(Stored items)
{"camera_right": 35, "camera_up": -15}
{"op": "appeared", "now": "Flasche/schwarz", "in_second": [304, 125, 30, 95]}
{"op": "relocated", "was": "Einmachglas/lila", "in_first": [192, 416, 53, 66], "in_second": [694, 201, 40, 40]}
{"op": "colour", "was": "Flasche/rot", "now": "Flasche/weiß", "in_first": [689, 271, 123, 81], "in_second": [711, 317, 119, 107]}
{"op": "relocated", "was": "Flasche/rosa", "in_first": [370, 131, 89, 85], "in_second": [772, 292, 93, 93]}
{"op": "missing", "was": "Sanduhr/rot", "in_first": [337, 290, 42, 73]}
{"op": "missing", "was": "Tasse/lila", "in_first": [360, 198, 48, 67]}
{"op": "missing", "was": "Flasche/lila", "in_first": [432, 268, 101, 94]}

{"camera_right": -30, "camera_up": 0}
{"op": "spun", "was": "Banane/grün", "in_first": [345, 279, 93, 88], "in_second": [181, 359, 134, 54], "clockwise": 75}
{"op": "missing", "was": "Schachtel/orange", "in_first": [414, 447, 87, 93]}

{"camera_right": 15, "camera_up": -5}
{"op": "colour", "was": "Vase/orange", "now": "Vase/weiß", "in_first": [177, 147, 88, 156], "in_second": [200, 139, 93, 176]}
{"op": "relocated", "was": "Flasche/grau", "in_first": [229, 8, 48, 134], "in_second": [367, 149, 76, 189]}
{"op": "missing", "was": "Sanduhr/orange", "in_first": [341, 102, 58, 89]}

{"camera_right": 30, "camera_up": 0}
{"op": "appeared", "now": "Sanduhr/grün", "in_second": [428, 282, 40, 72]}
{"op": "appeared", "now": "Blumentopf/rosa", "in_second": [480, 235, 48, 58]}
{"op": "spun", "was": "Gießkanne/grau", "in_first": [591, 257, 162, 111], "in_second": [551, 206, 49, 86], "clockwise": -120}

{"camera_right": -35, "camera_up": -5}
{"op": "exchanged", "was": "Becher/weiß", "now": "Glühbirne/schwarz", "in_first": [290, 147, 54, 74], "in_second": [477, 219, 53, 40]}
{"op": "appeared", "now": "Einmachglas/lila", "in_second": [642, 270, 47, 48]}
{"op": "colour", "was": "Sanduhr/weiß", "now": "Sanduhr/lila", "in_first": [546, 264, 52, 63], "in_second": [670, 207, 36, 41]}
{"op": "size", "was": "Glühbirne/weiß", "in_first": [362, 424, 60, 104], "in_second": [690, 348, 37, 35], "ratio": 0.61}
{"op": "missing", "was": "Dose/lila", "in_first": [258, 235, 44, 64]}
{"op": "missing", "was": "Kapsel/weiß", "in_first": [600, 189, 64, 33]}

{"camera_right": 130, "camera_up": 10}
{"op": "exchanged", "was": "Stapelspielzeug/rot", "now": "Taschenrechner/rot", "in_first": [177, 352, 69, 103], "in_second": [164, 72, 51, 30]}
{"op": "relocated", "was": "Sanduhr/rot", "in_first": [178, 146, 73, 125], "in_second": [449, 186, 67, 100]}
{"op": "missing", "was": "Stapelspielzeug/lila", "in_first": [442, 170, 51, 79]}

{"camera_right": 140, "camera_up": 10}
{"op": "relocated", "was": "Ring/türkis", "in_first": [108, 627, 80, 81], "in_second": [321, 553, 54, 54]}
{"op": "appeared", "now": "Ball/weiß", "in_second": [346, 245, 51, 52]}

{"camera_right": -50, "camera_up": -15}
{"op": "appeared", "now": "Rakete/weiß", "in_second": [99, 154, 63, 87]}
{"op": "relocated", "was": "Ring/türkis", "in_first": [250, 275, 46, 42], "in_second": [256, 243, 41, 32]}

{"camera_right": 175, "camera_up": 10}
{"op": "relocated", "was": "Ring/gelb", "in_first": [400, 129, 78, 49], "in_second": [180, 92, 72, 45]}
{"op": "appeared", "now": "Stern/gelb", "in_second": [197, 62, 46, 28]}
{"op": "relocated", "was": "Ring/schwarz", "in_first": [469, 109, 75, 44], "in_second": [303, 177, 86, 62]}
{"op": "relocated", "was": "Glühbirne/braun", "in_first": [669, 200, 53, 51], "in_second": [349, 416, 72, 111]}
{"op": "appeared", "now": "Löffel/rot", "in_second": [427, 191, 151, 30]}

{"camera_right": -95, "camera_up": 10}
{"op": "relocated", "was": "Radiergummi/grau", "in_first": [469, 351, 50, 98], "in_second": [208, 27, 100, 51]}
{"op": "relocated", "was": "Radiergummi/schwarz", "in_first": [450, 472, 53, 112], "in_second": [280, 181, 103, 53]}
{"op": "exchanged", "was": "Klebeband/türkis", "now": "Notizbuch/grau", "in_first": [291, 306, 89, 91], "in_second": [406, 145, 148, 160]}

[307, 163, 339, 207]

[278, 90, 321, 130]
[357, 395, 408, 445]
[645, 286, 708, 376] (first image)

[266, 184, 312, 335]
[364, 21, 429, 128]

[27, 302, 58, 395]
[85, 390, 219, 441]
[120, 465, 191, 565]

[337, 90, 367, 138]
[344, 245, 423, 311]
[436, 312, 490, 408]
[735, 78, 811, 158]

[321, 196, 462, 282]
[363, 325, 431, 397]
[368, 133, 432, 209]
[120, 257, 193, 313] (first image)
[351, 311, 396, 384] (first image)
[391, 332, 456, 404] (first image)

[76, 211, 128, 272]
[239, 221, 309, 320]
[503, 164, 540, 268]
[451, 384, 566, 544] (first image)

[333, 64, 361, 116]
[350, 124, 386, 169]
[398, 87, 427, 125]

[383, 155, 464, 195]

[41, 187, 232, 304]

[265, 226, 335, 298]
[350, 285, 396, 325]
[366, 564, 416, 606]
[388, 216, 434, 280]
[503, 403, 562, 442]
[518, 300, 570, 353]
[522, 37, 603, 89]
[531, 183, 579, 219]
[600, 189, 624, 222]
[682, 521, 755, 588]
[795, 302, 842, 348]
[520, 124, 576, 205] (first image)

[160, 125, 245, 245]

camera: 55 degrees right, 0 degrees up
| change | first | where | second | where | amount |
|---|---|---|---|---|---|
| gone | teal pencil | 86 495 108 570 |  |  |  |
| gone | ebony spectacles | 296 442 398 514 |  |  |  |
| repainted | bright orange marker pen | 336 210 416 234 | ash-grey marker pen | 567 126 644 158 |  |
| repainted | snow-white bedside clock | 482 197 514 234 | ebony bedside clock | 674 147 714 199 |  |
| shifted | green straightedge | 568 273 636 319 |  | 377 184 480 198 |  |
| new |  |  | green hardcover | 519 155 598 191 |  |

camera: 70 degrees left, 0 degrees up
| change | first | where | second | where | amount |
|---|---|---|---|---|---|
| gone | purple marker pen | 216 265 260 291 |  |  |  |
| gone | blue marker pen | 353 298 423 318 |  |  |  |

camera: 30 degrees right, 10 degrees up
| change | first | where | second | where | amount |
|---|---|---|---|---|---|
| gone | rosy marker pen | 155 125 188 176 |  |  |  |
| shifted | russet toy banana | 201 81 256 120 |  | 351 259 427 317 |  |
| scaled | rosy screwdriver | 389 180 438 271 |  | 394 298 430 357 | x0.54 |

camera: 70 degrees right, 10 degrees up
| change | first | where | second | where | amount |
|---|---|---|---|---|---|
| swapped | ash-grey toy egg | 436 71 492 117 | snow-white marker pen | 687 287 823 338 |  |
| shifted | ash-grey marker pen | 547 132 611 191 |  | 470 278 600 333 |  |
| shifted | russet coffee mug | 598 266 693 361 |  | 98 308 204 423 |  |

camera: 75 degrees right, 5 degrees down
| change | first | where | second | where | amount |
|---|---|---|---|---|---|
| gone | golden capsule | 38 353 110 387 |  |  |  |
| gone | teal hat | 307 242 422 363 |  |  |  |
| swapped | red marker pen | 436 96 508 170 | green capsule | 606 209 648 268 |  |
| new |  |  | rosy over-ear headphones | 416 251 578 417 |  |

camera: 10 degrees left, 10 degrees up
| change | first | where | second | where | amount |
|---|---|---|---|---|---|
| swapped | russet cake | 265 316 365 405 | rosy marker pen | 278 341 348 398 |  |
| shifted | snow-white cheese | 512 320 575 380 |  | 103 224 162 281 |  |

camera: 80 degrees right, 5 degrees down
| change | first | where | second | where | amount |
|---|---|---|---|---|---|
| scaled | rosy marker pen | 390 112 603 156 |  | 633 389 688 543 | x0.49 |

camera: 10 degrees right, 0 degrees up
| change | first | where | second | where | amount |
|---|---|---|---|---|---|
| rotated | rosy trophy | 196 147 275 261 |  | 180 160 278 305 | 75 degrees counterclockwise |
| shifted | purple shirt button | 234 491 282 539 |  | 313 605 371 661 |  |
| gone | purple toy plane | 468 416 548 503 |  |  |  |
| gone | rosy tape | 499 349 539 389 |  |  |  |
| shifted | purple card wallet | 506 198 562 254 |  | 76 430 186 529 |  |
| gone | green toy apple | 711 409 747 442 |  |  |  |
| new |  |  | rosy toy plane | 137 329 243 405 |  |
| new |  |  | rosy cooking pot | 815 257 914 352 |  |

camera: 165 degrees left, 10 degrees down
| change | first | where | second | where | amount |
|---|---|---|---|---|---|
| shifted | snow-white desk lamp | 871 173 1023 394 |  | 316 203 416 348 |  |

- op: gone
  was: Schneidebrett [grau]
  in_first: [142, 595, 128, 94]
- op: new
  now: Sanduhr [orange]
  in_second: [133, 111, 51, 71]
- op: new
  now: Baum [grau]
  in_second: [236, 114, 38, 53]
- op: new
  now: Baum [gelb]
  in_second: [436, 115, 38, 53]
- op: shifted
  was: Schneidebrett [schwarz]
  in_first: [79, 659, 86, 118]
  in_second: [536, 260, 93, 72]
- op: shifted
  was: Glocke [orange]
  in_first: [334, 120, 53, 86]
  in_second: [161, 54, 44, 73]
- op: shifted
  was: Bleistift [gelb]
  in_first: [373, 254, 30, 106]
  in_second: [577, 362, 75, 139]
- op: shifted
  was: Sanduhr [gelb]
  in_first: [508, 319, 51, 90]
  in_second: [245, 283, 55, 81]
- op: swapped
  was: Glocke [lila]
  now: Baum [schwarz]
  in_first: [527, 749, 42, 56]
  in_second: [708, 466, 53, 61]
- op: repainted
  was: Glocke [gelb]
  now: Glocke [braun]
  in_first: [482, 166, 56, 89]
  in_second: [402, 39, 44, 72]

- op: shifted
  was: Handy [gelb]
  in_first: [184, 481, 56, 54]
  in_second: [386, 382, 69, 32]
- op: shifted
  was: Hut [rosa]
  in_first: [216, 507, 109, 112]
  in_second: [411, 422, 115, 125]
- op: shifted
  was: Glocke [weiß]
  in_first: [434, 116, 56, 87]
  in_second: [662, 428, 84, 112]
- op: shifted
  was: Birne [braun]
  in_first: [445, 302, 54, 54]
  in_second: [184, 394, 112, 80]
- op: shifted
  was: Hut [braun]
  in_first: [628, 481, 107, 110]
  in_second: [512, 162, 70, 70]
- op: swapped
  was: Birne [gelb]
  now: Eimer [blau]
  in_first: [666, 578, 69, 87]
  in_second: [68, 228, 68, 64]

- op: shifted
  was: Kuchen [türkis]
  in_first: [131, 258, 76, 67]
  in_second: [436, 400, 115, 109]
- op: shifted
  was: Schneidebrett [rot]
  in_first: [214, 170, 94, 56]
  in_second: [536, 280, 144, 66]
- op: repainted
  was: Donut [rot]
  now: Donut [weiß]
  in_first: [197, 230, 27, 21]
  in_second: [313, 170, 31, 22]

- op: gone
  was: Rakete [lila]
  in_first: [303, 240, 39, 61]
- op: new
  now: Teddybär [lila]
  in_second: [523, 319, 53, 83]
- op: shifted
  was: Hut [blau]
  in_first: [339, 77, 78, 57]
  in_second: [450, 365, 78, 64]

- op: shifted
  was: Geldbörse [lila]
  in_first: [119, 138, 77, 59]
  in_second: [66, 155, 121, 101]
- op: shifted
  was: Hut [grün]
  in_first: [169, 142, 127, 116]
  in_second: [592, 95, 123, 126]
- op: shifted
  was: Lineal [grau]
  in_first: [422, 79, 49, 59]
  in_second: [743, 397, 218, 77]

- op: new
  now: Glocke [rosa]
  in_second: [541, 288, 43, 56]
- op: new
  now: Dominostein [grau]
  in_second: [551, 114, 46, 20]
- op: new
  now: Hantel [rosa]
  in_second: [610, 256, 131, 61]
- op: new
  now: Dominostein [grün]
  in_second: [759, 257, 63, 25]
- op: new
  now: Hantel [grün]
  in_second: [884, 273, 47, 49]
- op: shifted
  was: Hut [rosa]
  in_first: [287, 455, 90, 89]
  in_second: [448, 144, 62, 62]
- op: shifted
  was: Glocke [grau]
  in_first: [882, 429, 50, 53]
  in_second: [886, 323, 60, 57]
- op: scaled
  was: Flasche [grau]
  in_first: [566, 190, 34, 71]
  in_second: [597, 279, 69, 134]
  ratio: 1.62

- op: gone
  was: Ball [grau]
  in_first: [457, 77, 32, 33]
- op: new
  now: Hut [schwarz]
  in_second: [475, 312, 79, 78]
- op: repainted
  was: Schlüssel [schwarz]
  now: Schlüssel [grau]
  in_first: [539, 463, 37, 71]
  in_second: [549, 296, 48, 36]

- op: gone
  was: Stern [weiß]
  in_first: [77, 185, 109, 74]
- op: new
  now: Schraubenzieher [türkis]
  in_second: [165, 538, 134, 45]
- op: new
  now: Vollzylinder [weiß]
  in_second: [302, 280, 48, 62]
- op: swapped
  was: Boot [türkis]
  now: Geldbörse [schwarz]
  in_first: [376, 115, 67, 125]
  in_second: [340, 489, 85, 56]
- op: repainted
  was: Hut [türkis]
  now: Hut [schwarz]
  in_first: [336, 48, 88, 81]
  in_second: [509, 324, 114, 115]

### What the task requires
The lines to copy are those in the records above containing the word "Baum".

### Exercise response
  now: Baum [grau]
  now: Baum [gelb]
  now: Baum [schwarz]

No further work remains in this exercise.